**** Data to use

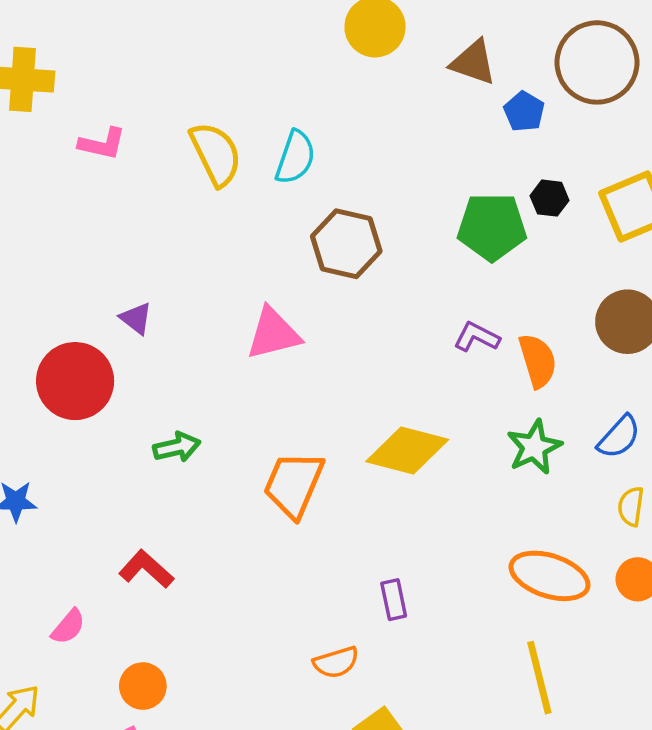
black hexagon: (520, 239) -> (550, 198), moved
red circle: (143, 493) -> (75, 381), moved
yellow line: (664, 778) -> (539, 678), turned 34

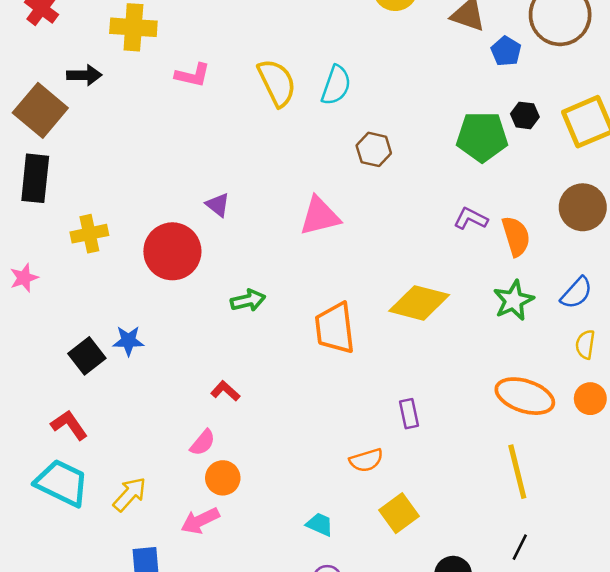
brown hexagon: (346, 244) -> (374, 149), size x0.7
orange trapezoid: (294, 484) -> (335, 328), turned -30
red L-shape: (146, 569) -> (225, 391), size x0.7
pink semicircle: (68, 627) -> (203, 443), moved

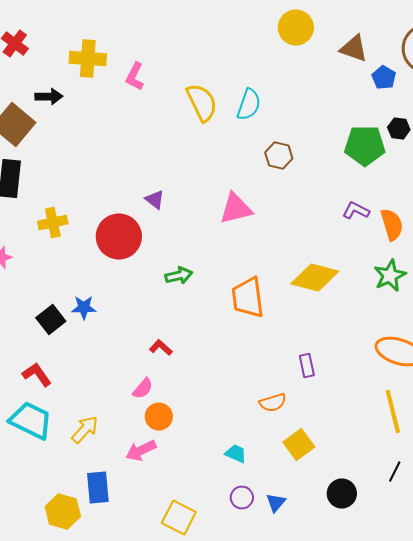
pink L-shape: (193, 75) -> (135, 76), moved, turned 104

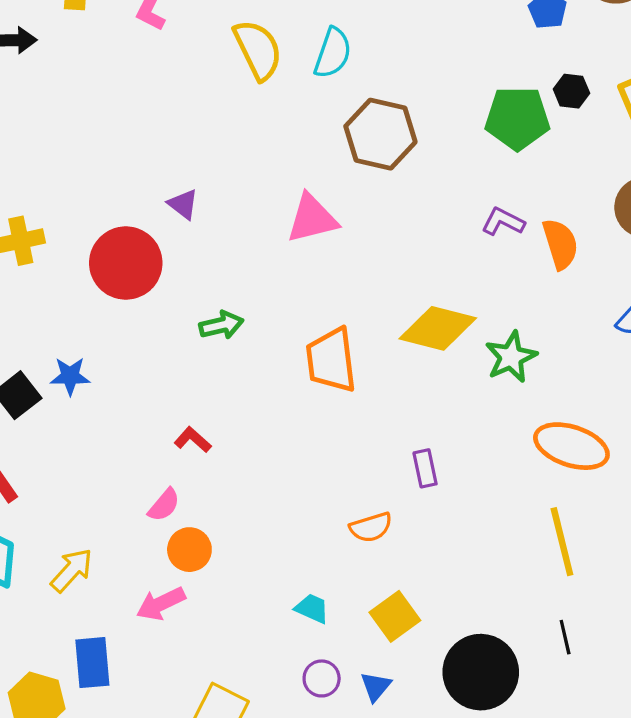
brown hexagon: (279, 156) -> (380, 134), size x1.6
green star: (390, 276) -> (511, 357), moved
yellow square: (299, 444) -> (395, 616), moved
black line: (395, 472) -> (565, 637), turned -40
black circle: (342, 494) -> (481, 672), size x1.6

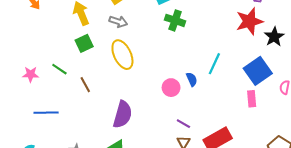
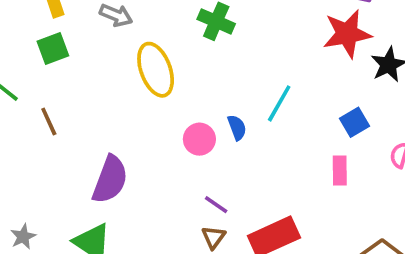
yellow ellipse: (122, 55) -> (156, 70), moved
blue square: (258, 71) -> (355, 122), size x0.6

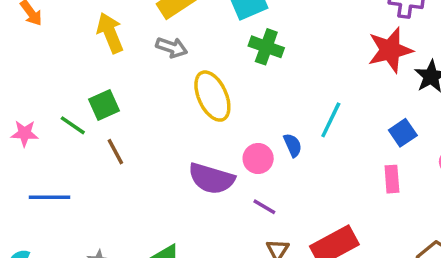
green square: (53, 49) -> (104, 105), moved
purple semicircle: (110, 180) -> (211, 179), moved, turned 90
purple line: (216, 205) -> (264, 207), moved

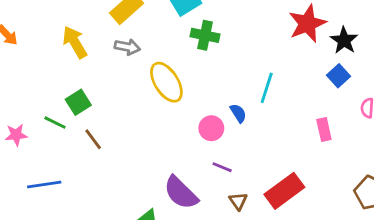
blue square: (403, 133) -> (339, 76), moved
purple semicircle: (211, 179) -> (181, 193), moved, turned 36

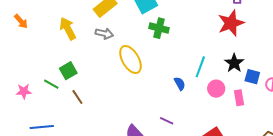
black star: (344, 40) -> (234, 63), moved
blue square: (339, 76) -> (252, 77), moved, turned -35
pink circle: (211, 128) -> (216, 89), moved

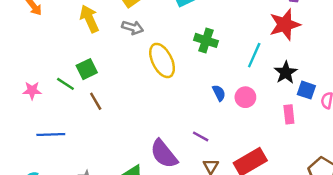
green cross: (159, 28) -> (206, 40), moved
cyan line: (200, 67) -> (254, 55), moved
pink circle: (216, 89) -> (245, 97), moved

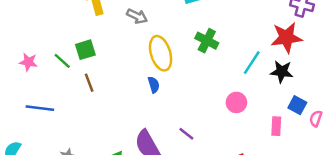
black star: (286, 72) -> (282, 72), moved, turned 30
blue semicircle: (219, 93) -> (154, 85), moved

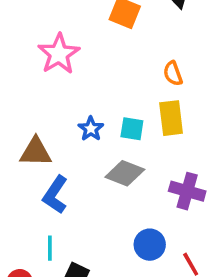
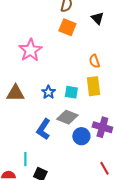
brown triangle: (36, 152) -> (15, 93), moved
blue L-shape: (55, 195) -> (43, 129), moved
blue circle: (150, 245) -> (81, 136), moved

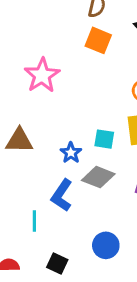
blue star: (48, 92) -> (71, 153), moved
blue circle: (81, 136) -> (106, 245), moved
cyan line: (25, 159) -> (34, 221), moved

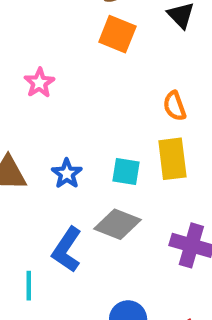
pink star: (42, 75) -> (39, 83), size x0.6
blue star: (71, 153) -> (67, 174), moved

********

**Task details**
Having found the line with "purple semicircle: (110, 180)" and the line with "pink circle: (211, 128) -> (216, 89), moved" in the material above, write out exactly those two and every line between, leaving the pictures out.

**Answer section**
purple semicircle: (110, 180) -> (211, 179), moved, turned 90
purple line: (216, 205) -> (264, 207), moved

blue square: (403, 133) -> (339, 76), moved
purple semicircle: (211, 179) -> (181, 193), moved, turned 36

black star: (344, 40) -> (234, 63), moved
blue square: (339, 76) -> (252, 77), moved, turned -35
pink circle: (211, 128) -> (216, 89), moved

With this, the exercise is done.